Object displacement listings
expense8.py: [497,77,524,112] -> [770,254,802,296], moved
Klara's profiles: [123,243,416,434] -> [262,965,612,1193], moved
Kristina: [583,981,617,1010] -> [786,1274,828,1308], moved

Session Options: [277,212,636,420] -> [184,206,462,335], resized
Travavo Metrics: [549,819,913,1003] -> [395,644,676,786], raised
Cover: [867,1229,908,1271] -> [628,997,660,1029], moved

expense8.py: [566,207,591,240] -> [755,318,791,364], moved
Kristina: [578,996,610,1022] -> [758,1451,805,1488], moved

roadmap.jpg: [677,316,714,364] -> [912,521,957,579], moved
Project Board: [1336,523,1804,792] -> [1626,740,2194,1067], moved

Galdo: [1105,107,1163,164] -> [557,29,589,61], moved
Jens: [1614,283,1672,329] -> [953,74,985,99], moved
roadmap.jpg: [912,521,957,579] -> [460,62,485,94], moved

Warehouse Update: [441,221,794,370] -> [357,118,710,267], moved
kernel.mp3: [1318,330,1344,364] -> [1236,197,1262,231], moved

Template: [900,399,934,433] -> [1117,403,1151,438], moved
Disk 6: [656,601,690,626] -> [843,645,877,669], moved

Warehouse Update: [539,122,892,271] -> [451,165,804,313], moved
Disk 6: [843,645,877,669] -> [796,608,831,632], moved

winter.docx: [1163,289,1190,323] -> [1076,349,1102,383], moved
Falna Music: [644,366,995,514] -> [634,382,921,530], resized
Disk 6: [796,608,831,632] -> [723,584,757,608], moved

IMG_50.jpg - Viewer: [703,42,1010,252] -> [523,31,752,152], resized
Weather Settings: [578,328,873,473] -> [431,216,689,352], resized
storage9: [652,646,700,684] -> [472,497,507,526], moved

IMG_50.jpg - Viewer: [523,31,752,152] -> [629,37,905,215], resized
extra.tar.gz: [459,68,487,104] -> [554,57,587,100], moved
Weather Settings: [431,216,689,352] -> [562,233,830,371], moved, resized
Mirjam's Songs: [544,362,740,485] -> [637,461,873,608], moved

_Problem details_
All of the records must be retyped exactly as they are.

_Result of the exercise_
expense8.py: [497,77,524,112] -> [770,254,802,296], moved
Klara's profiles: [123,243,416,434] -> [262,965,612,1193], moved
Kristina: [583,981,617,1010] -> [786,1274,828,1308], moved

Session Options: [277,212,636,420] -> [184,206,462,335], resized
Travavo Metrics: [549,819,913,1003] -> [395,644,676,786], raised
Cover: [867,1229,908,1271] -> [628,997,660,1029], moved

expense8.py: [566,207,591,240] -> [755,318,791,364], moved
Kristina: [578,996,610,1022] -> [758,1451,805,1488], moved

roadmap.jpg: [677,316,714,364] -> [912,521,957,579], moved
Project Board: [1336,523,1804,792] -> [1626,740,2194,1067], moved

Galdo: [1105,107,1163,164] -> [557,29,589,61], moved
Jens: [1614,283,1672,329] -> [953,74,985,99], moved
roadmap.jpg: [912,521,957,579] -> [460,62,485,94], moved

Warehouse Update: [441,221,794,370] -> [357,118,710,267], moved
kernel.mp3: [1318,330,1344,364] -> [1236,197,1262,231], moved

Template: [900,399,934,433] -> [1117,403,1151,438], moved
Disk 6: [656,601,690,626] -> [843,645,877,669], moved

Warehouse Update: [539,122,892,271] -> [451,165,804,313], moved
Disk 6: [843,645,877,669] -> [796,608,831,632], moved

winter.docx: [1163,289,1190,323] -> [1076,349,1102,383], moved
Falna Music: [644,366,995,514] -> [634,382,921,530], resized
Disk 6: [796,608,831,632] -> [723,584,757,608], moved

IMG_50.jpg - Viewer: [703,42,1010,252] -> [523,31,752,152], resized
Weather Settings: [578,328,873,473] -> [431,216,689,352], resized
storage9: [652,646,700,684] -> [472,497,507,526], moved

IMG_50.jpg - Viewer: [523,31,752,152] -> [629,37,905,215], resized
extra.tar.gz: [459,68,487,104] -> [554,57,587,100], moved
Weather Settings: [431,216,689,352] -> [562,233,830,371], moved, resized
Mirjam's Songs: [544,362,740,485] -> [637,461,873,608], moved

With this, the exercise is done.